Work to be completed:
Transcribe the line containing "POT2 pin SIG: B0 -> none" and every line after it, exactly, through the end of the records.

▶

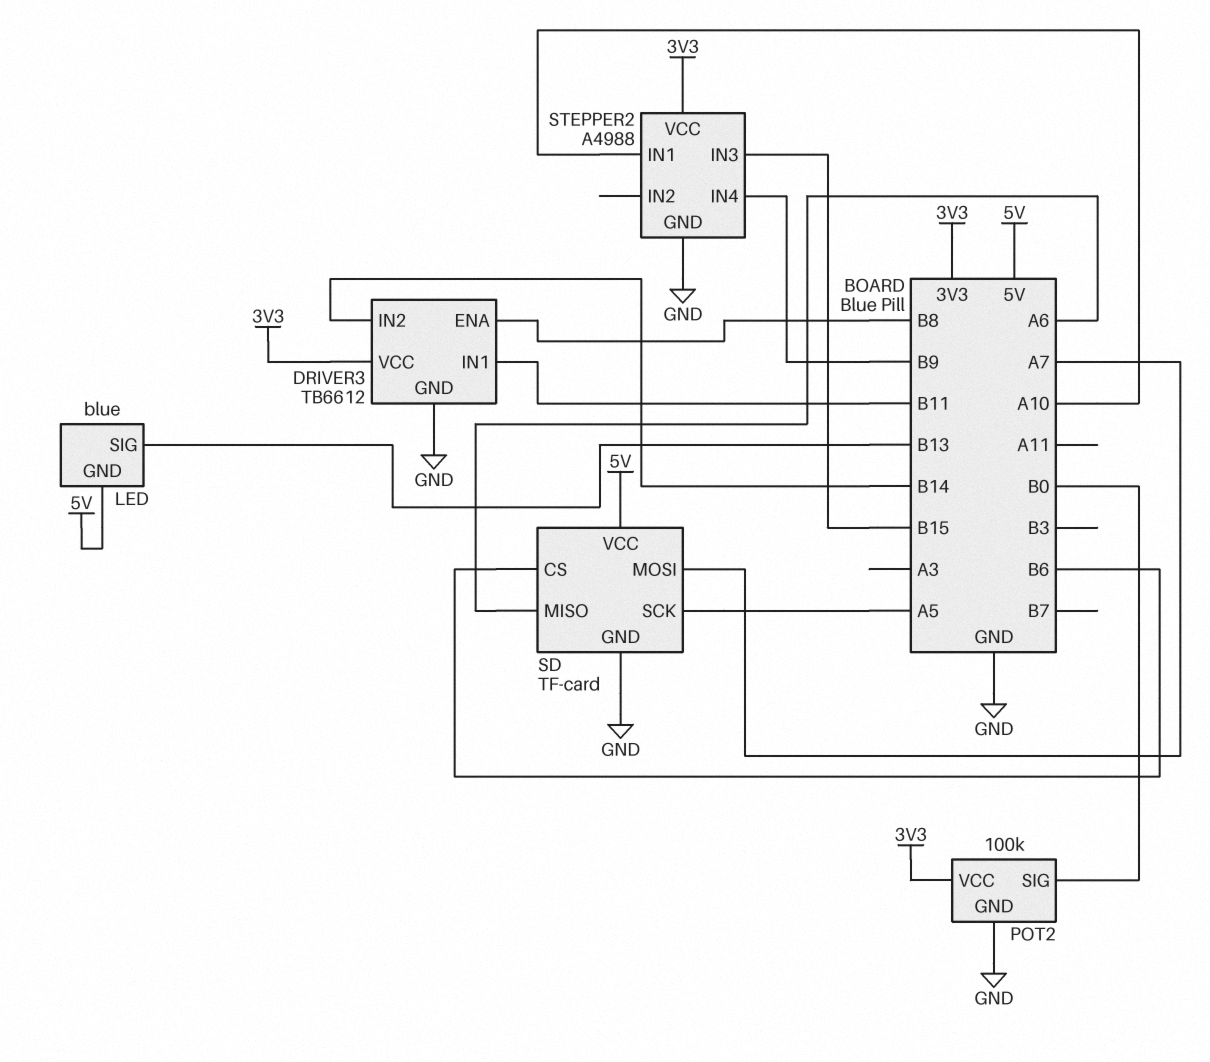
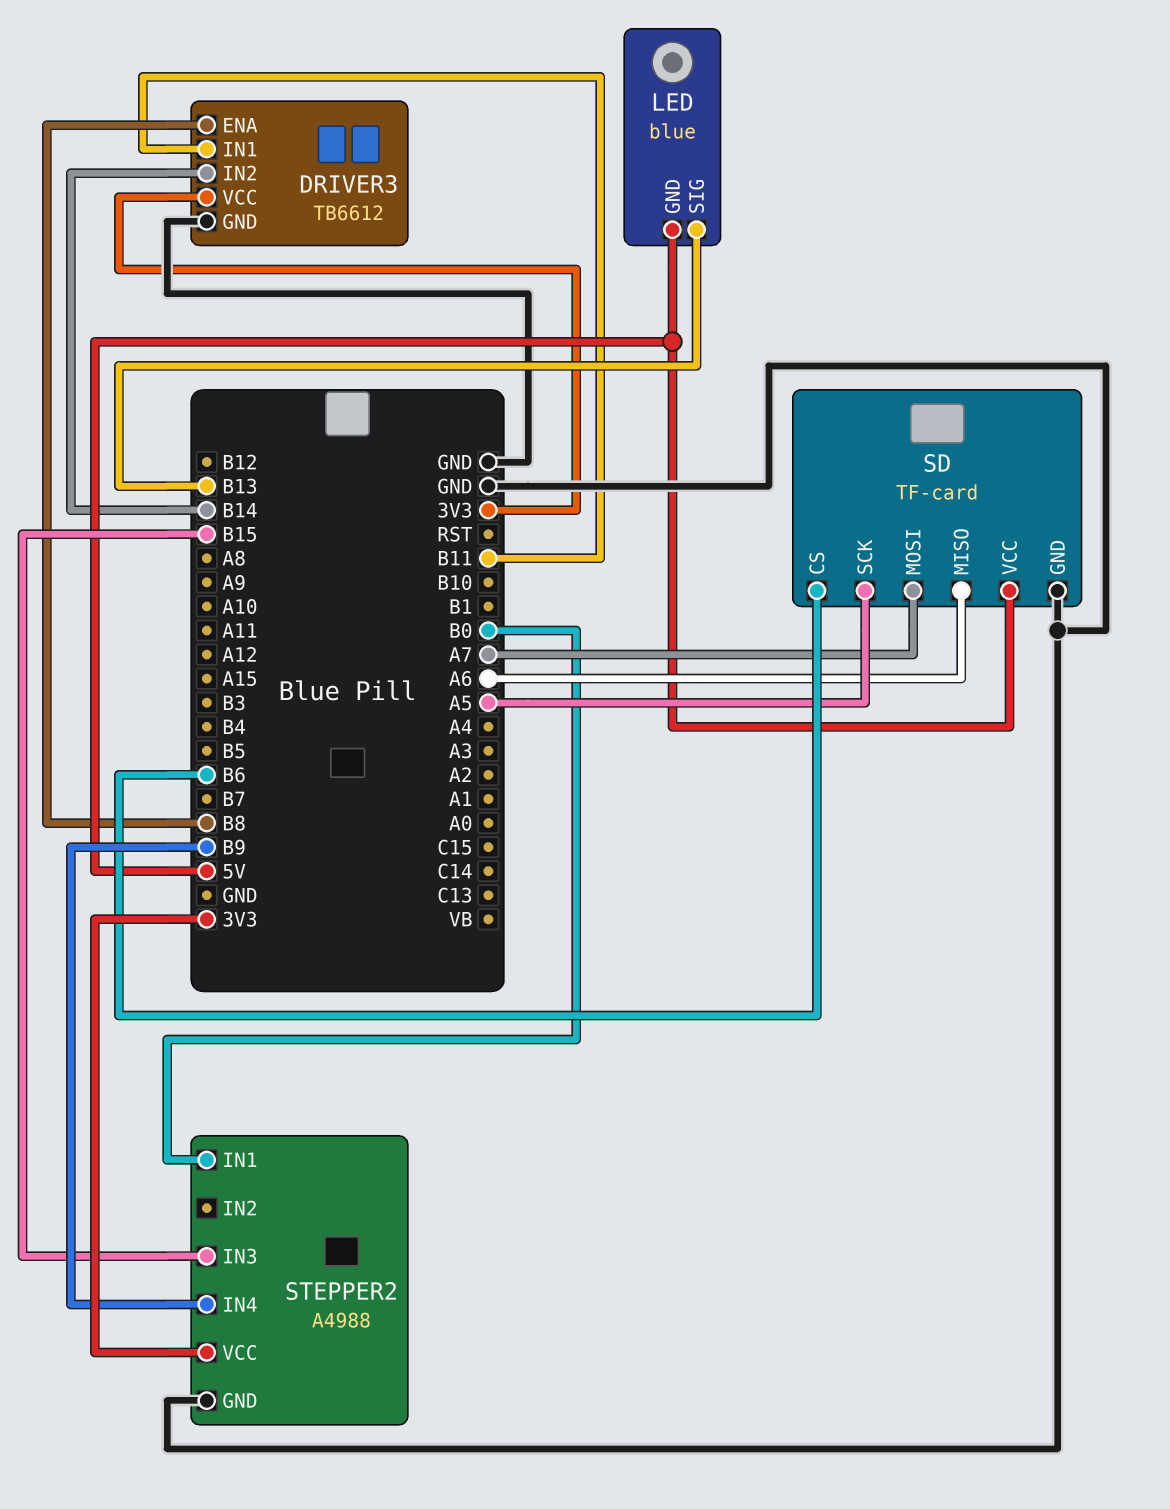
POT2: 100k -> none
POT2 pin GND: GND -> none
POT2 pin SIG: B0 -> none
POT2 pin VCC: 3V3 -> none
STEPPER2 pin IN1: A10 -> B0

◀

Exercise output:
POT2 pin SIG: B0 -> none
POT2 pin VCC: 3V3 -> none
STEPPER2 pin IN1: A10 -> B0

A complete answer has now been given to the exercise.